Required action: Retype the listing exactly; omit pictures.

Provided material:
====================

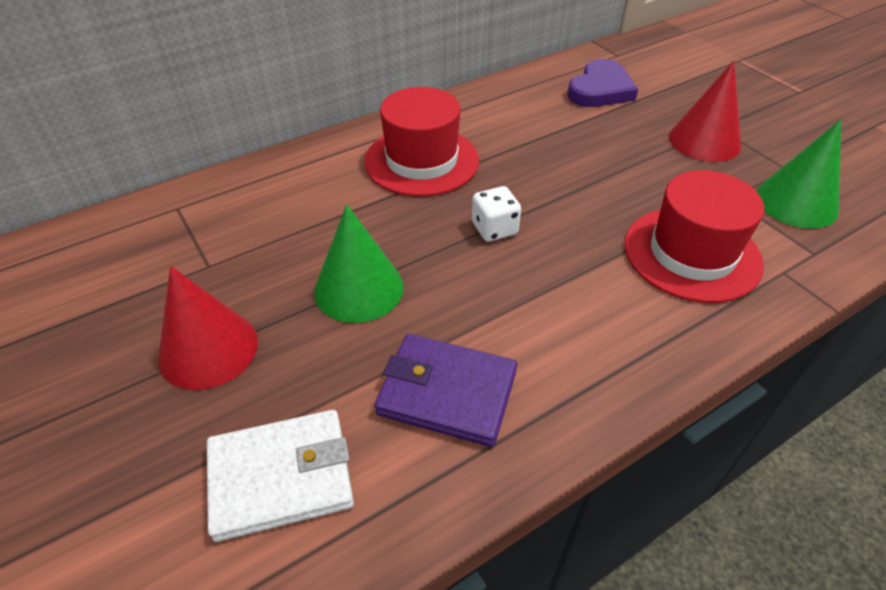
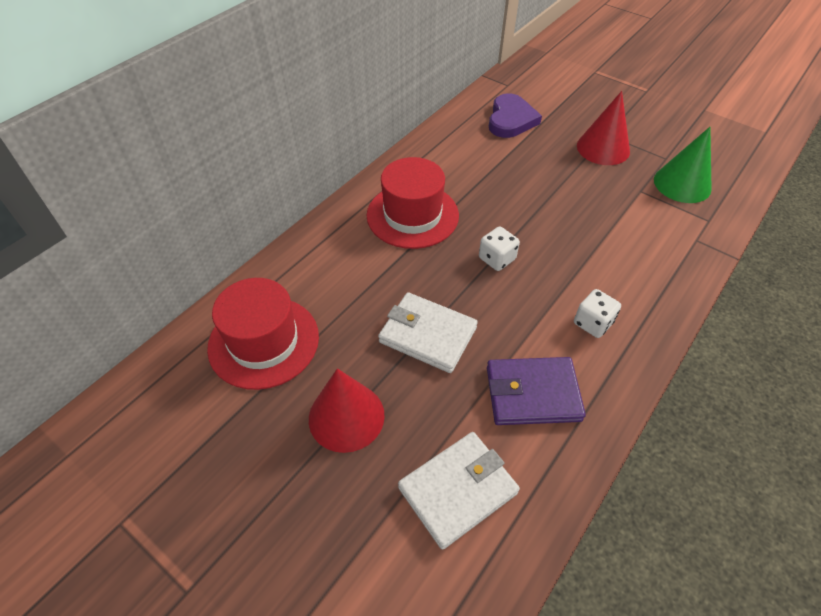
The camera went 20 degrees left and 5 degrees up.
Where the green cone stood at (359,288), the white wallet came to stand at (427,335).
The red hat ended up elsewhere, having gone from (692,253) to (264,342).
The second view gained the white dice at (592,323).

====================

Response to the task:
The camera went 20 degrees left and 5 degrees up.
Where the green cone stood at (359,288), the white wallet came to stand at (427,335).
The red hat ended up elsewhere, having gone from (692,253) to (264,342).
The second view gained the white dice at (592,323).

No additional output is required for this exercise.